Work instructions
The line holding "turquoise dumbbell [567,134,637,197] -> none" is the last one to output; start at the first line of the data, keep every line in between exactly, and leave out pictures.
[Data Boundary: Start]
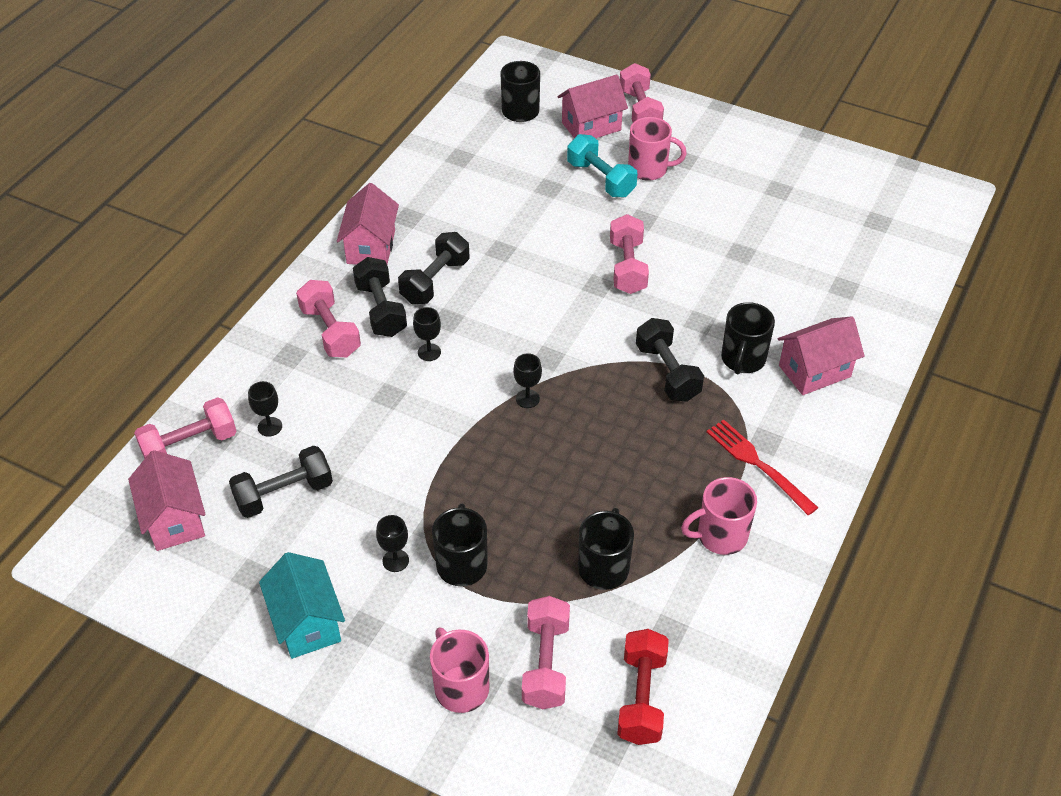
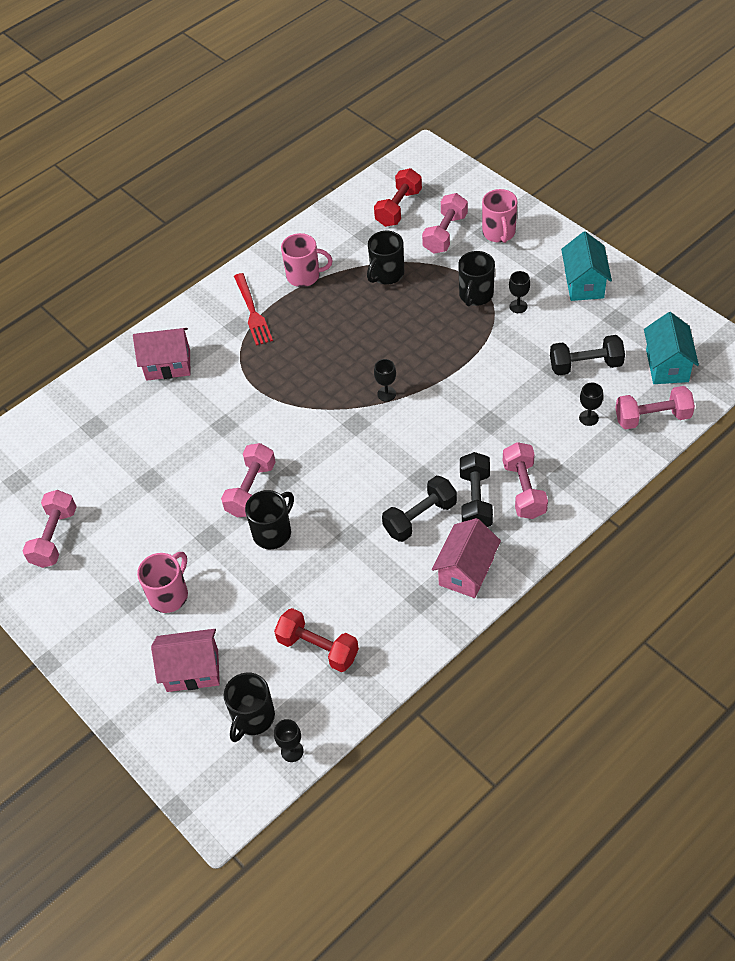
camera: 155 degrees left, 5 degrees up
pink house [128,450,206,551] -> turquoise house [644,312,699,384]
black goblet [413,307,441,361] -> black goblet moved to [274,719,304,762]
turquoise dumbbell [567,134,637,197] -> none
pink dumbbell [620,63,664,122] -> pink dumbbell moved to [23,490,77,568]
pink mug [628,117,687,181] -> pink mug turned 90 degrees clockwise [137,552,188,613]
black dumbbell [636,318,704,402] -> none
black mug [721,302,775,374] -> black mug moved to [245,490,294,549]
none -> red dumbbell [274,608,359,672]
[Data Boundary: End]
The completed task
camera: 155 degrees left, 5 degrees up
pink house [128,450,206,551] -> turquoise house [644,312,699,384]
black goblet [413,307,441,361] -> black goblet moved to [274,719,304,762]
turquoise dumbbell [567,134,637,197] -> none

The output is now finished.